Start of MATERIAL SHOWN

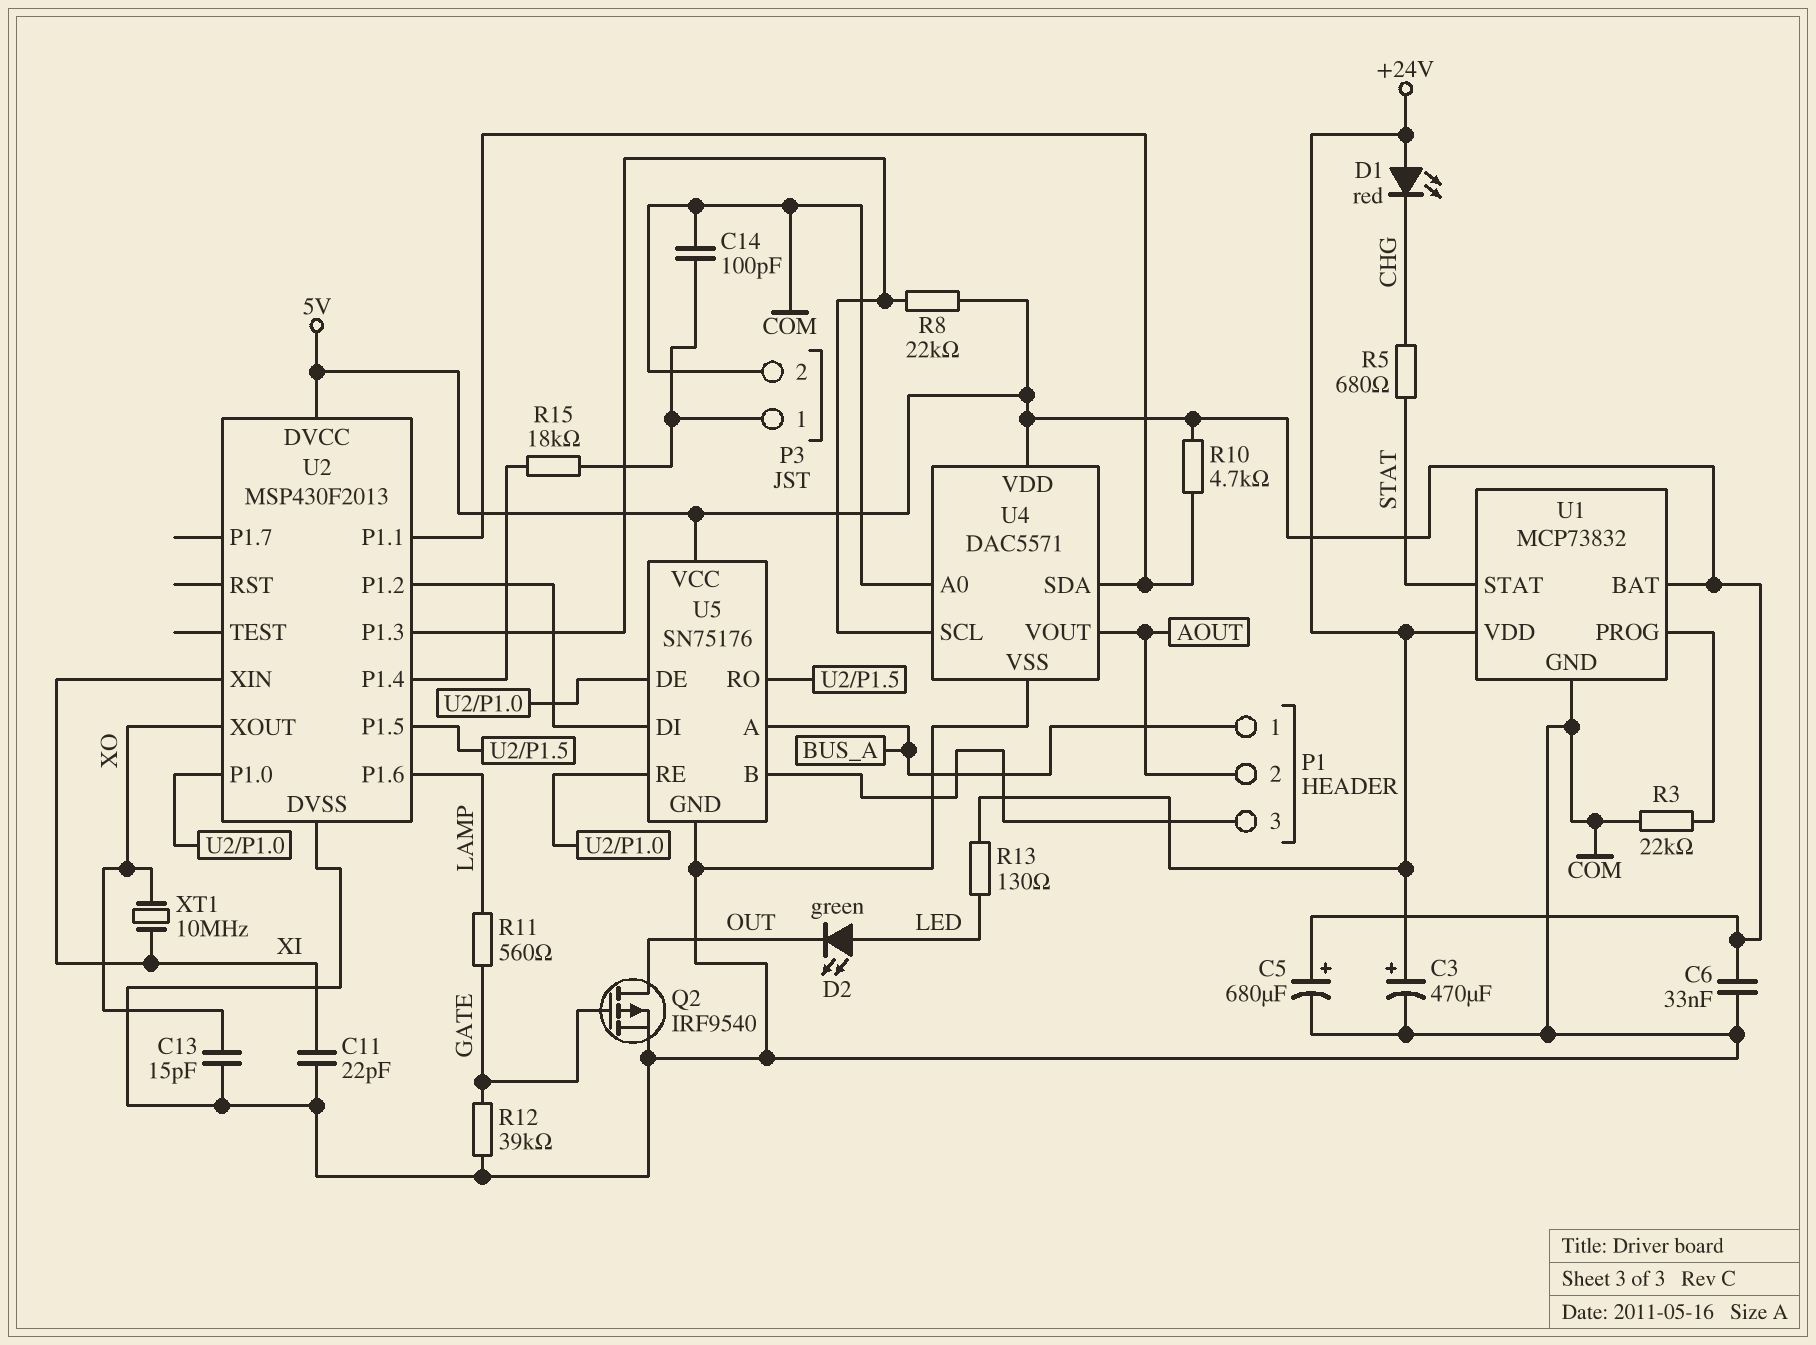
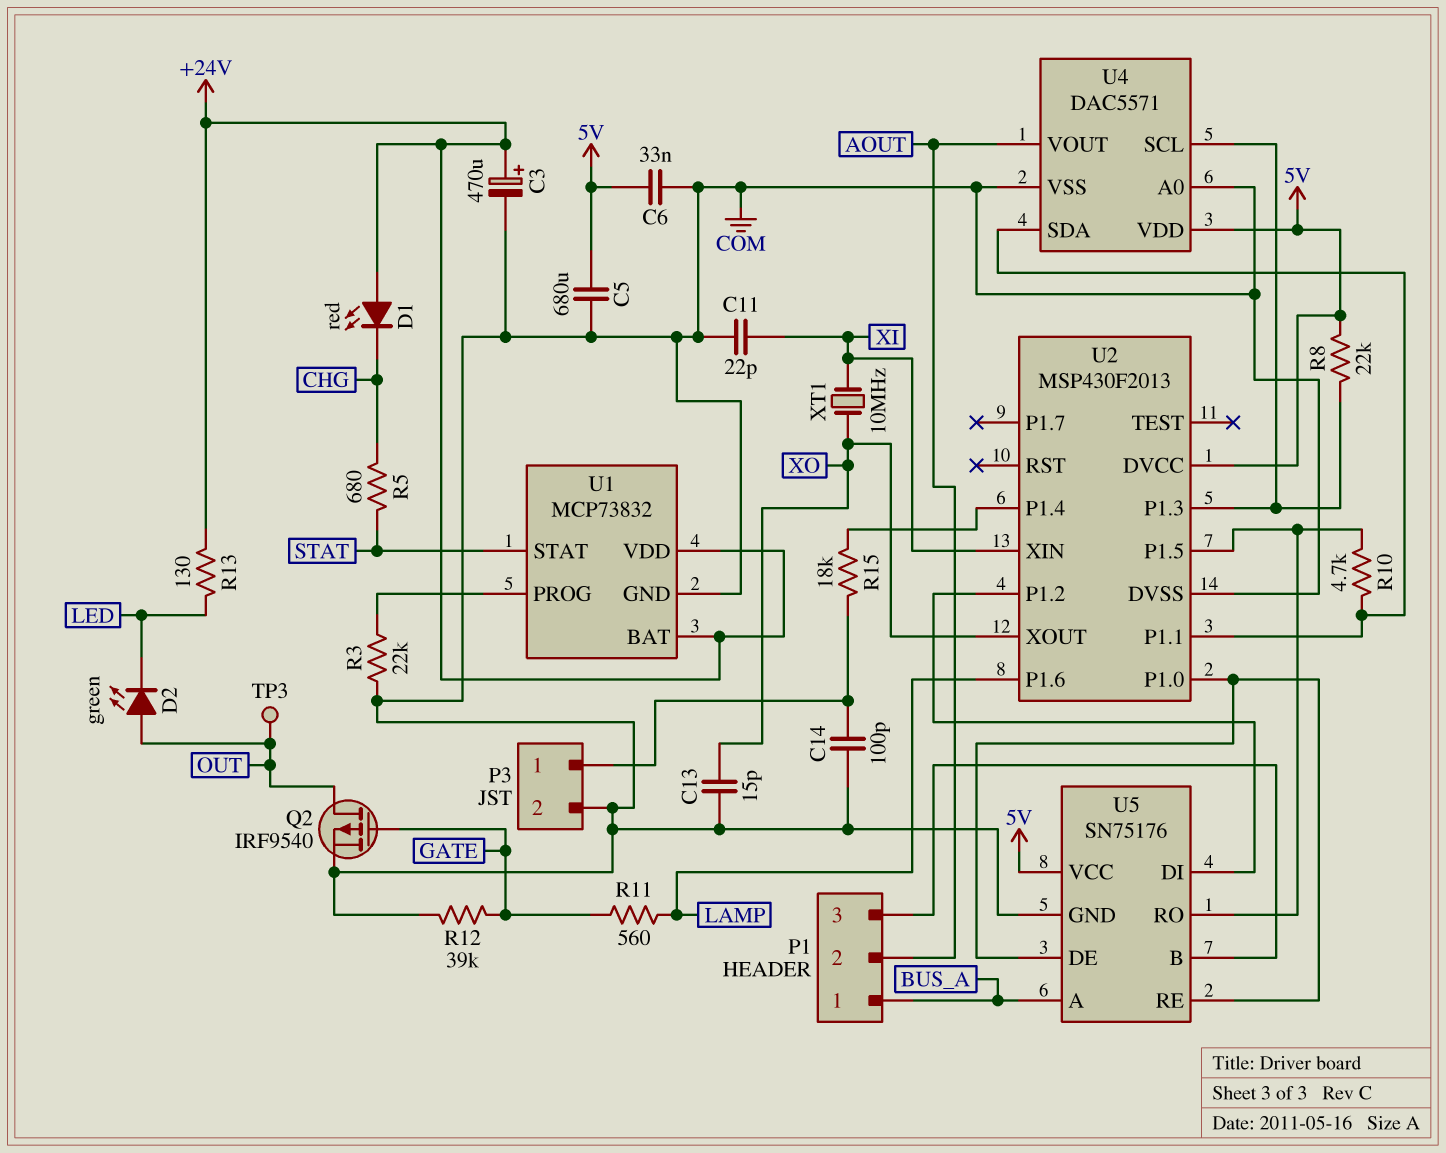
C5: 680uF (plus 5V, minus COM) -> 680uF (5V, COM)
D2: LED green (A LED, K OUT) -> LED green (A OUT, K LED)
R10: 4.7k (5V, U2/P1.1) -> 4.7k (U2/P1.1, U2/P1.5)
TP3: none -> test point (OUT)
U1 pin BAT: 5V -> +24V

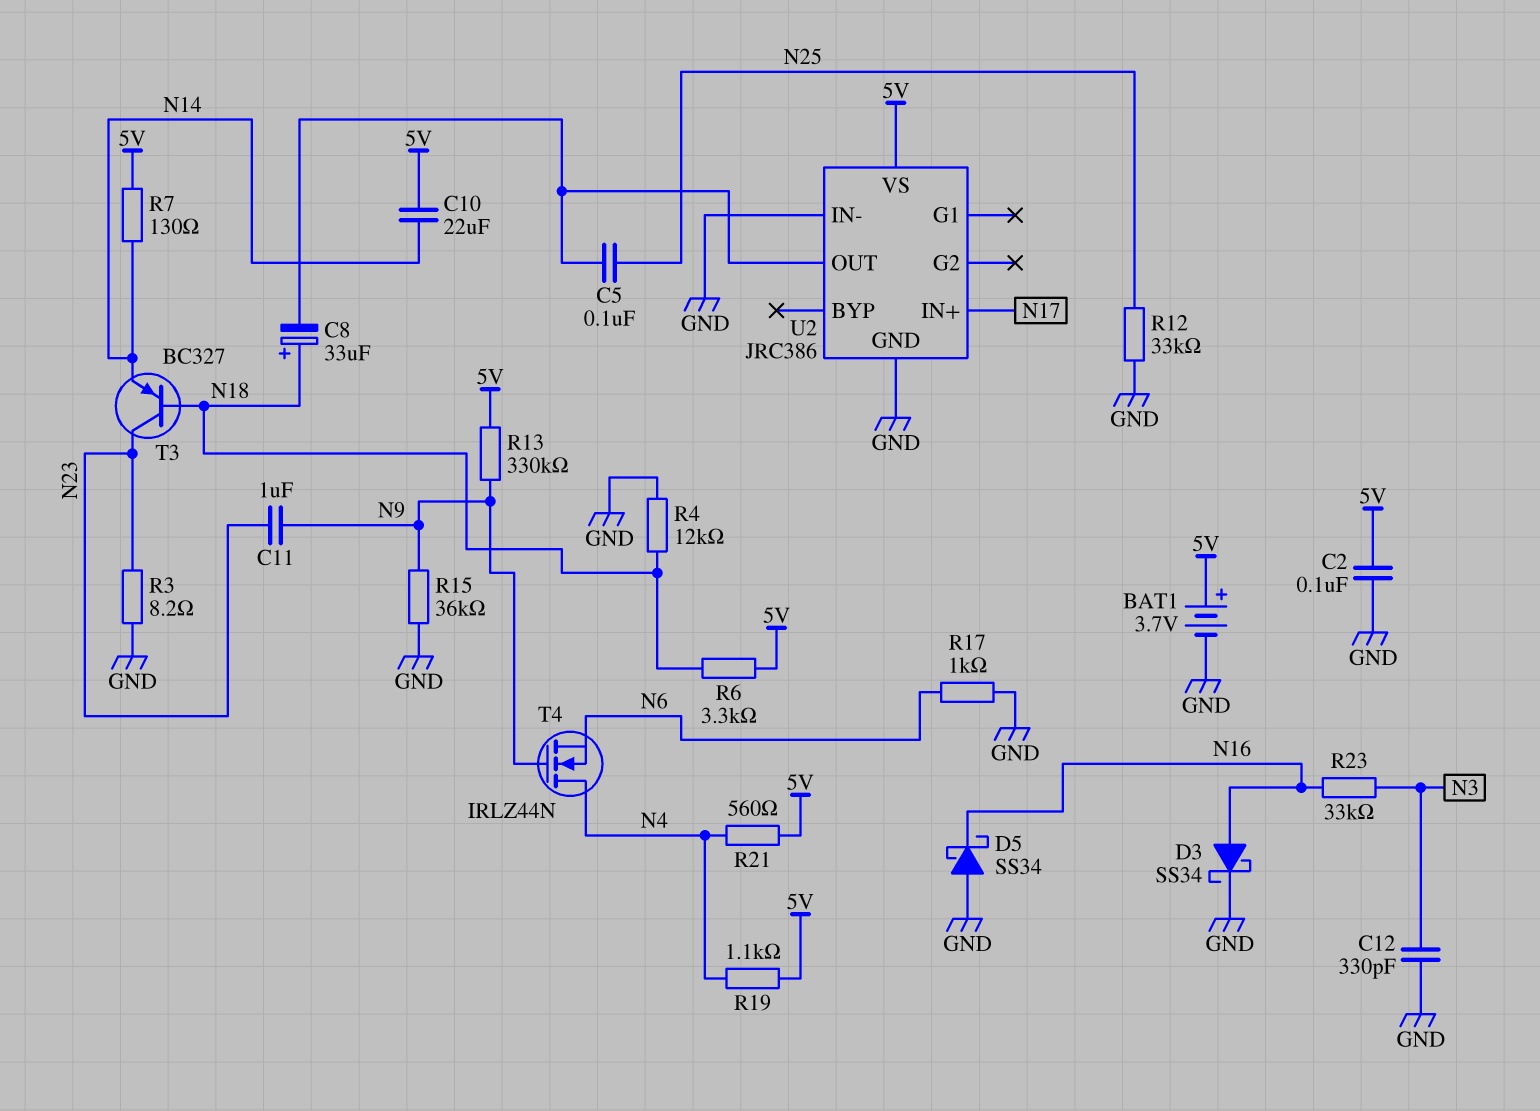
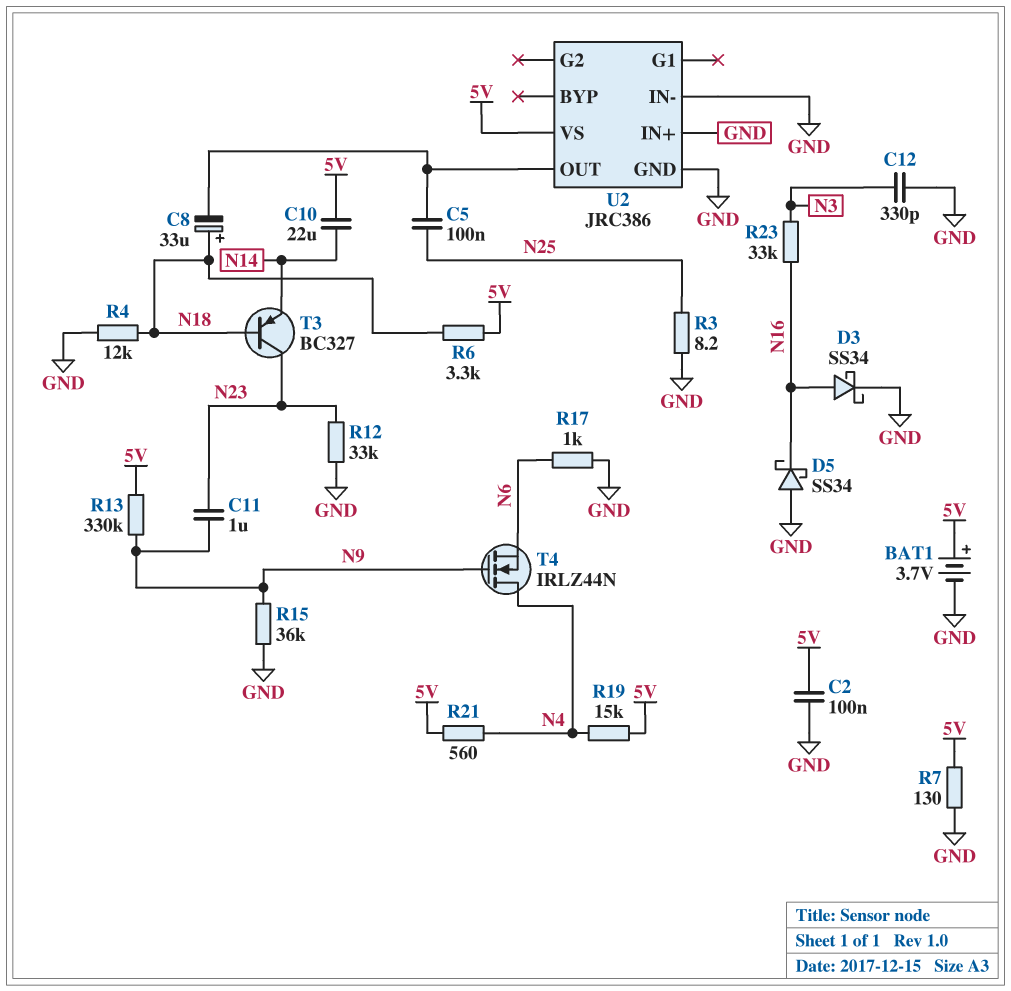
R3: 8.2 (GND, N23) -> 8.2 (GND, N25)
R7: 130 (5V, N14) -> 130 (5V, GND)
R12: 33k (GND, N25) -> 33k (GND, N23)
R19: 1.1k (5V, N4) -> 15k (5V, N4)
U2 pin IN+: N17 -> GND

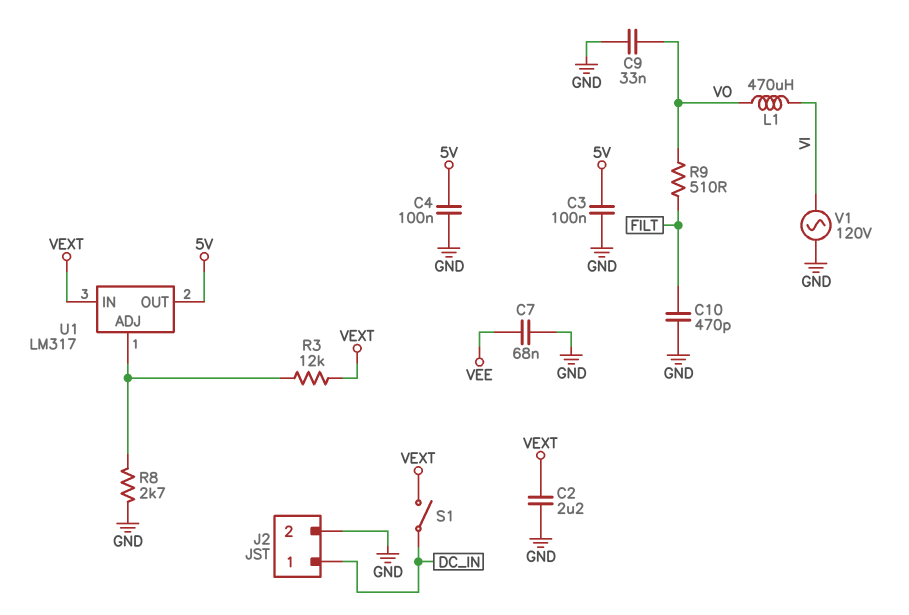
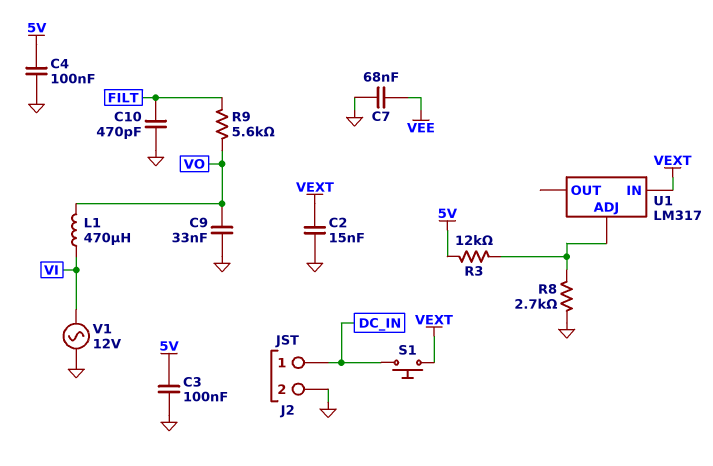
C2: 2.2uF (GND, VEXT) -> 15nF (GND, VEXT)
R3: 12k (U1/ADJ, VEXT) -> 12k (5V, U1/ADJ)
R9: 510 (FILT, VO) -> 5.6k (FILT, VO)
S1: switch (DC_IN, VEXT) -> button (DC_IN, VEXT)
U1 pin OUT: 5V -> none
V1: AC 120V (GND, VI) -> AC 12V (GND, VI)

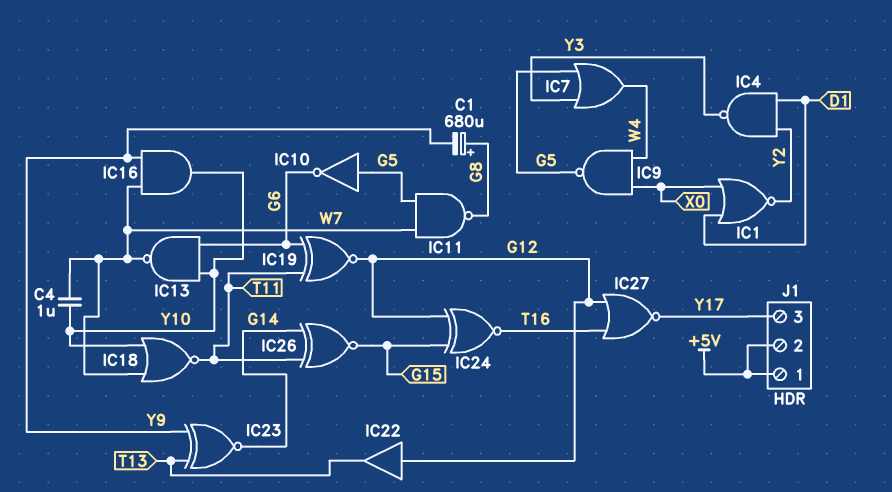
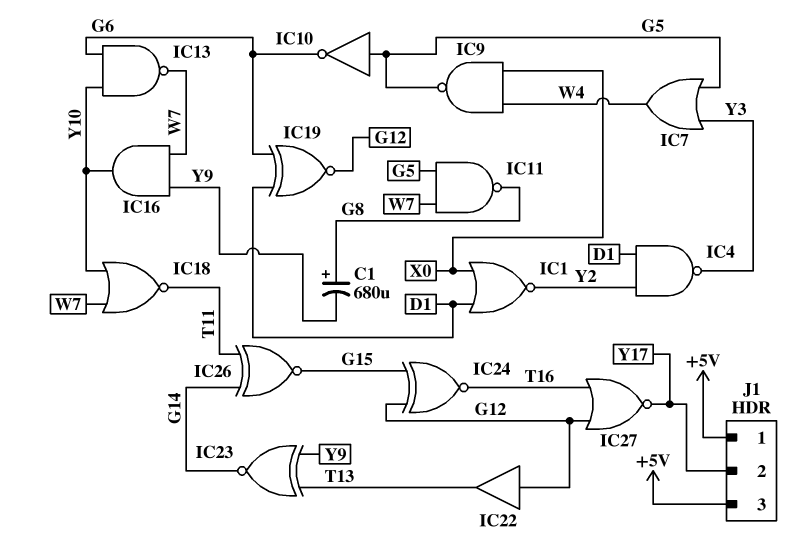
C4: 1uF (W7, Y10) -> none
IC19: XNOR (in G6, in T11, out G12) -> XNOR (in D1, in G6, out G12)
J1 pin 2: +5V -> Y17
J1 pin 3: Y17 -> +5V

End of MATERIAL SHOWN

* _ACTIVITY_
Leaving out any pictures, write the records above out exactly as they are.

* _PROBLEM SOLUTION_
C5: 680uF (plus 5V, minus COM) -> 680uF (5V, COM)
D2: LED green (A LED, K OUT) -> LED green (A OUT, K LED)
R10: 4.7k (5V, U2/P1.1) -> 4.7k (U2/P1.1, U2/P1.5)
TP3: none -> test point (OUT)
U1 pin BAT: 5V -> +24V

R3: 8.2 (GND, N23) -> 8.2 (GND, N25)
R7: 130 (5V, N14) -> 130 (5V, GND)
R12: 33k (GND, N25) -> 33k (GND, N23)
R19: 1.1k (5V, N4) -> 15k (5V, N4)
U2 pin IN+: N17 -> GND

C2: 2.2uF (GND, VEXT) -> 15nF (GND, VEXT)
R3: 12k (U1/ADJ, VEXT) -> 12k (5V, U1/ADJ)
R9: 510 (FILT, VO) -> 5.6k (FILT, VO)
S1: switch (DC_IN, VEXT) -> button (DC_IN, VEXT)
U1 pin OUT: 5V -> none
V1: AC 120V (GND, VI) -> AC 12V (GND, VI)

C4: 1uF (W7, Y10) -> none
IC19: XNOR (in G6, in T11, out G12) -> XNOR (in D1, in G6, out G12)
J1 pin 2: +5V -> Y17
J1 pin 3: Y17 -> +5V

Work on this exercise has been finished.